What the exercise asks | Find the line containing "blue eraser [366,207,433,255]" in the material below, then please transcribe it and each line after it exactly, without the pictures.

====== Information

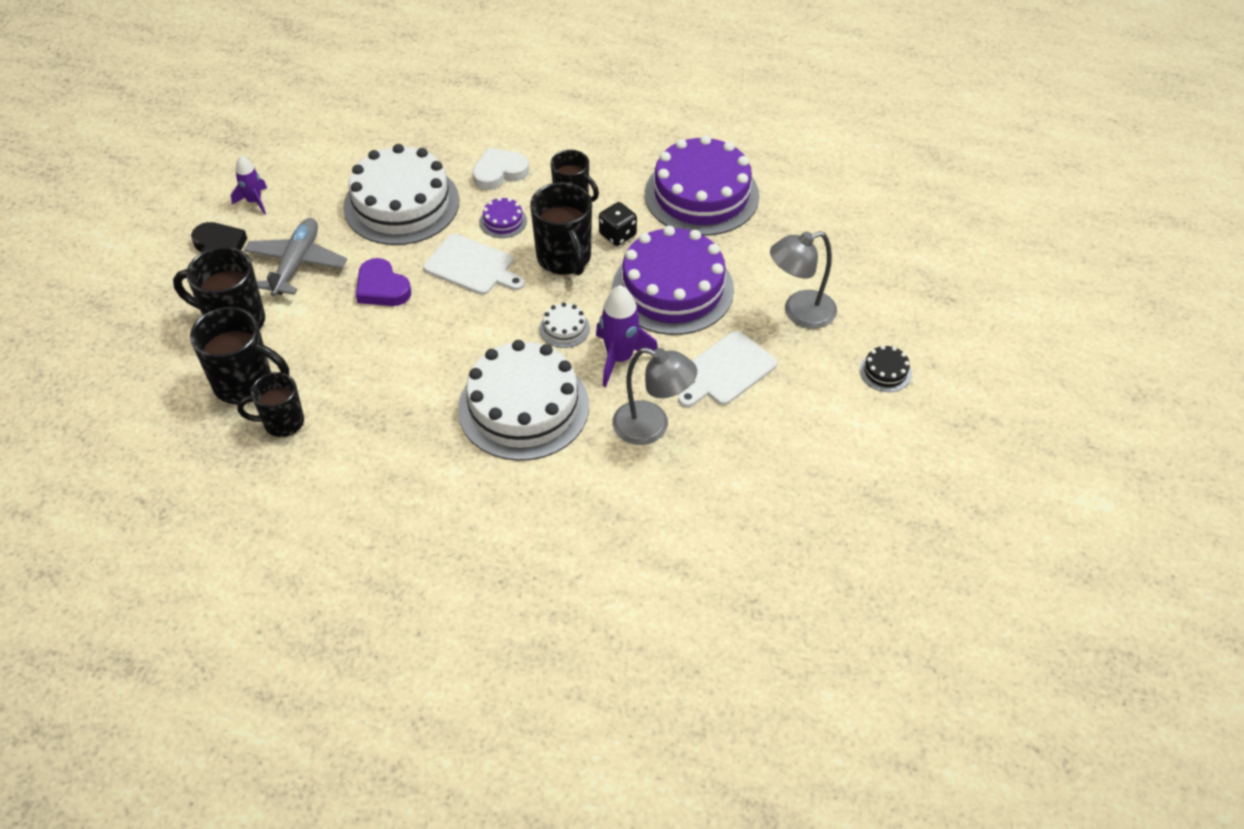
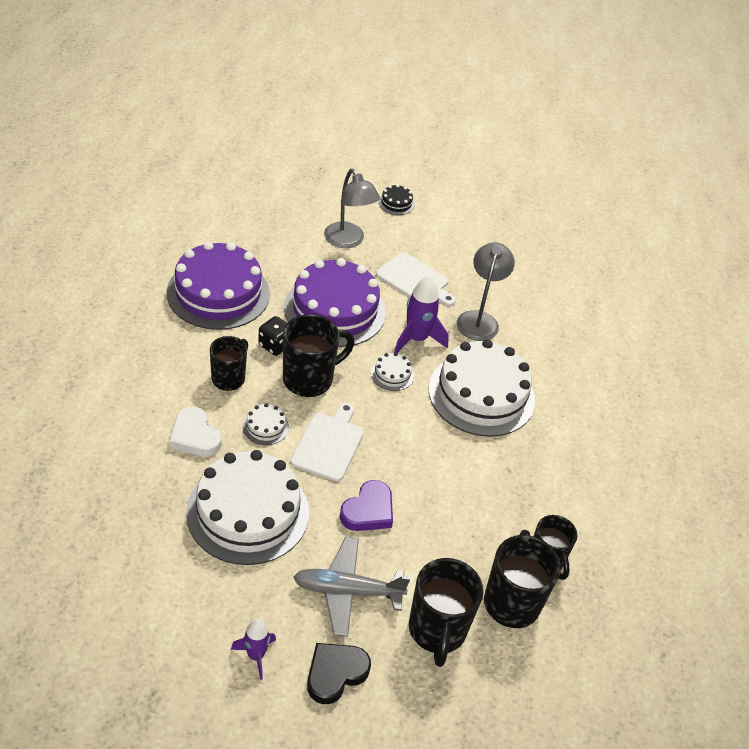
camera: 105 degrees left, 5 degrees down
purple cake [480,197,527,238] -> white cake [243,403,289,445]

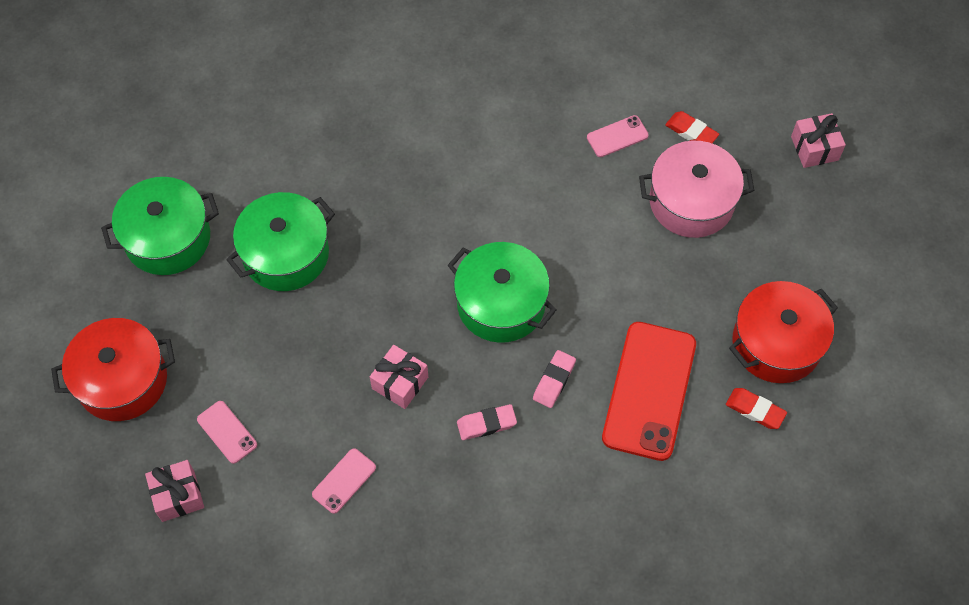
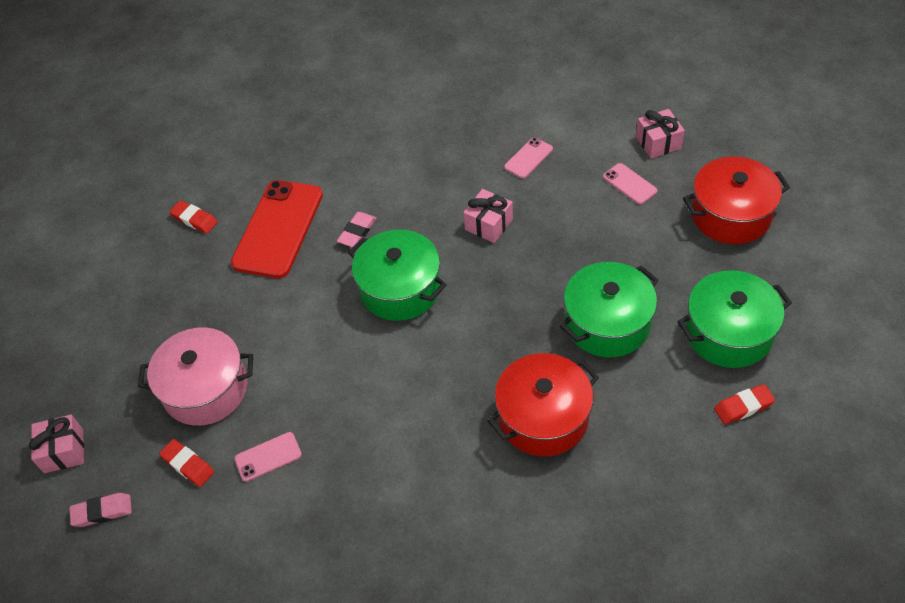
camera: 175 degrees left, 10 degrees down
pink eraser [457,404,517,440] -> pink eraser moved to [69,493,132,527]
red pot [729,281,838,383] -> red pot moved to [487,353,599,457]
none -> red eraser [714,384,775,425]

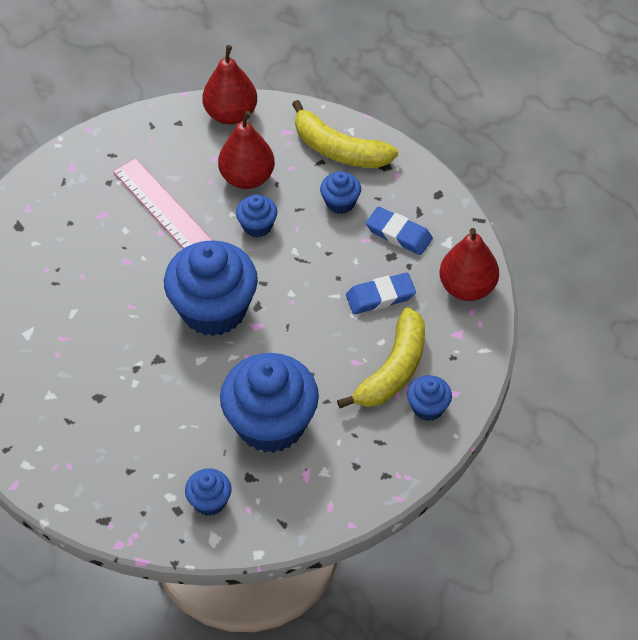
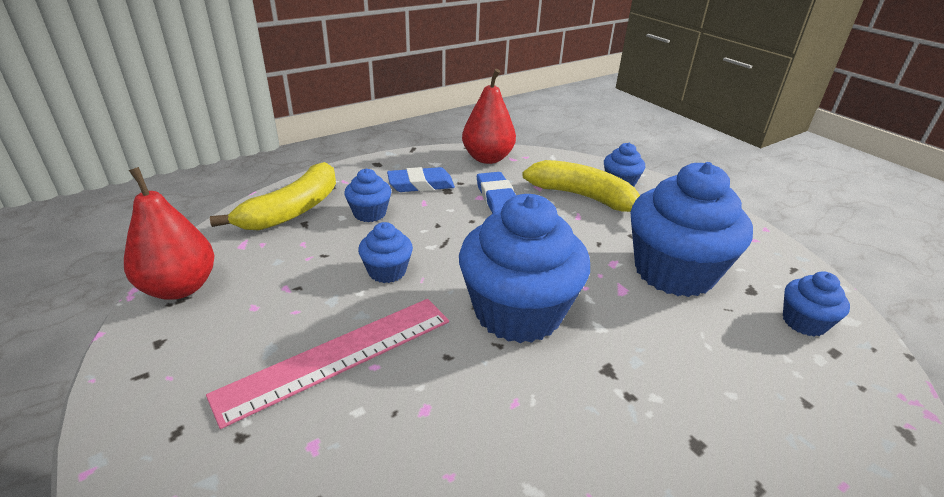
camera: 90 degrees left, 20 degrees down
red pear [218,111,275,189] -> none
blue eraser [366,207,433,255] -> blue eraser turned 45 degrees clockwise [387,167,455,192]

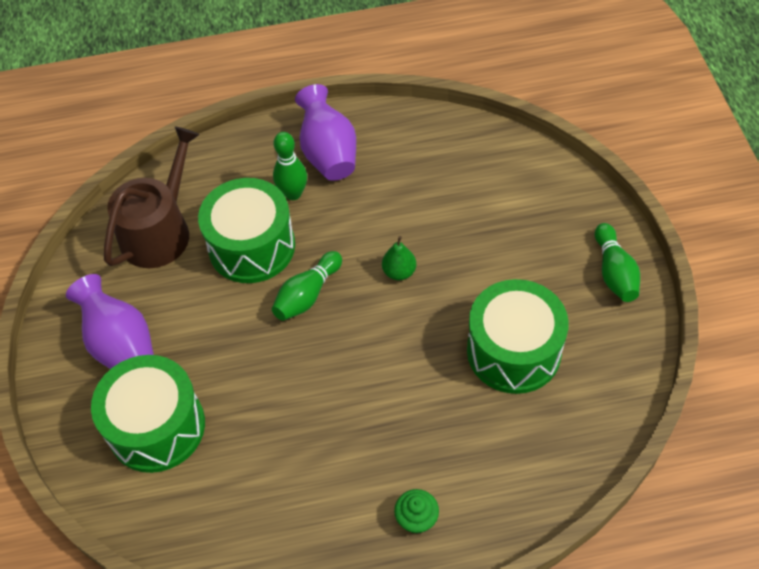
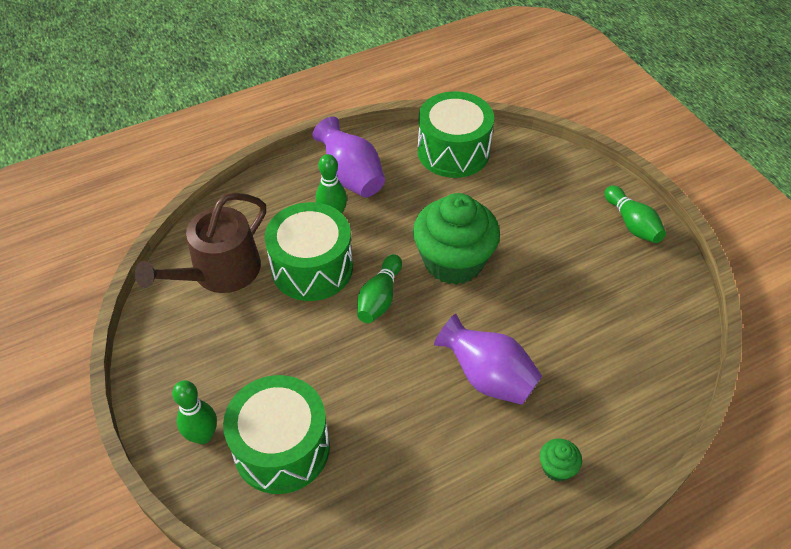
camera: 20 degrees left, 5 degrees down
purple vase [66,274,154,369] -> purple vase moved to [434,314,542,405]
brown watering can [104,126,200,268] -> brown watering can turned 150 degrees counterclockwise [135,193,266,293]
green pear [382,236,416,280] -> green cupcake [413,193,500,285]
green drum [467,279,569,394] -> green drum moved to [418,91,494,178]
none -> green bowling pin [172,380,217,444]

============

Expected answer |
blue eraser [366,207,433,255] -> blue eraser turned 45 degrees clockwise [387,167,455,192]

camera: 20 degrees left, 5 degrees down
purple vase [66,274,154,369] -> purple vase moved to [434,314,542,405]
brown watering can [104,126,200,268] -> brown watering can turned 150 degrees counterclockwise [135,193,266,293]
green pear [382,236,416,280] -> green cupcake [413,193,500,285]
green drum [467,279,569,394] -> green drum moved to [418,91,494,178]
none -> green bowling pin [172,380,217,444]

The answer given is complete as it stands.